### The problem
Pictures aside, reproduce exactly and only the lines below, starting at the one containing "R4: 39k (3V3, VMID) -> 39k (DGND, VMID)" and ending at the last line.

(Content revision data)
* * *

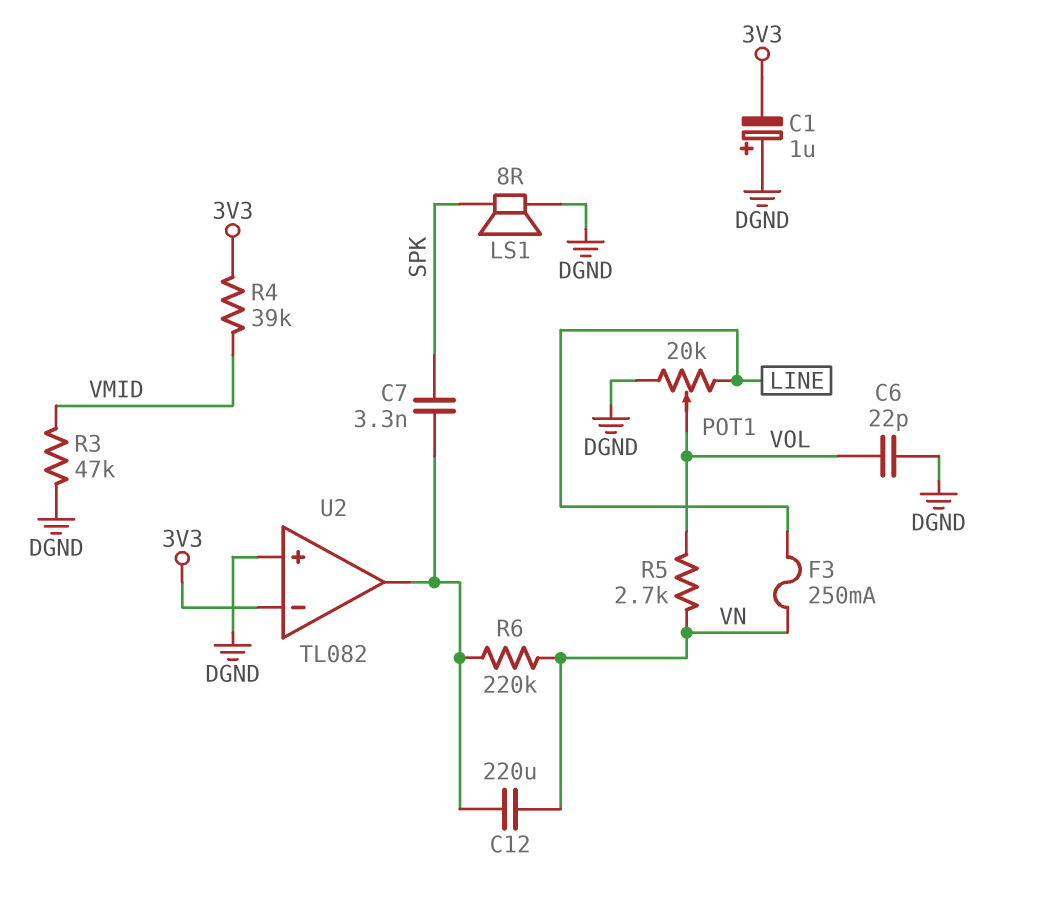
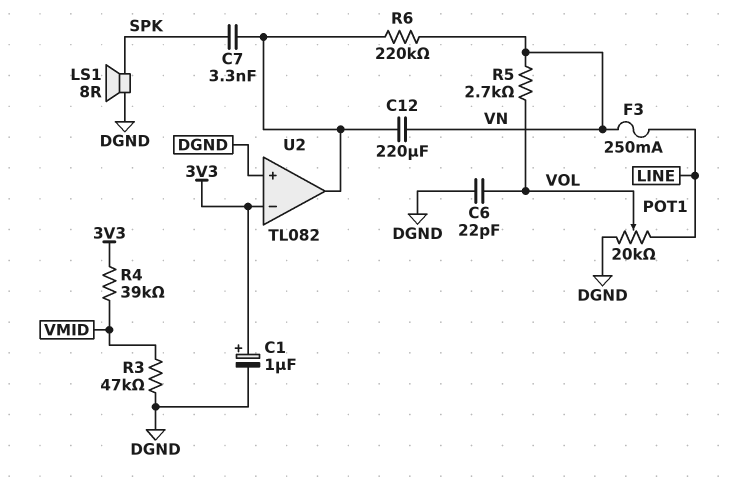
C1: 1uF (plus DGND, minus 3V3) -> 1uF (plus 3V3, minus DGND)

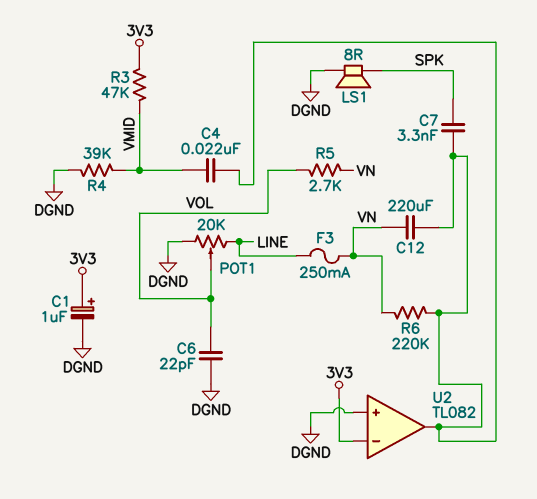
C4: none -> 22nF (U2/out, VMID)
R3: 47k (DGND, VMID) -> 47k (3V3, VMID)
R4: 39k (3V3, VMID) -> 39k (DGND, VMID)

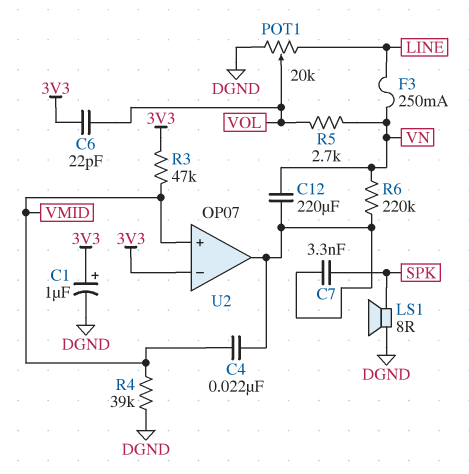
C6: 22pF (DGND, VOL) -> 22pF (3V3, VOL)
U2: TL082 -> OP07
U2 pin in+: DGND -> VMID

* * *

### Output of the exercise
R4: 39k (3V3, VMID) -> 39k (DGND, VMID)

C6: 22pF (DGND, VOL) -> 22pF (3V3, VOL)
U2: TL082 -> OP07
U2 pin in+: DGND -> VMID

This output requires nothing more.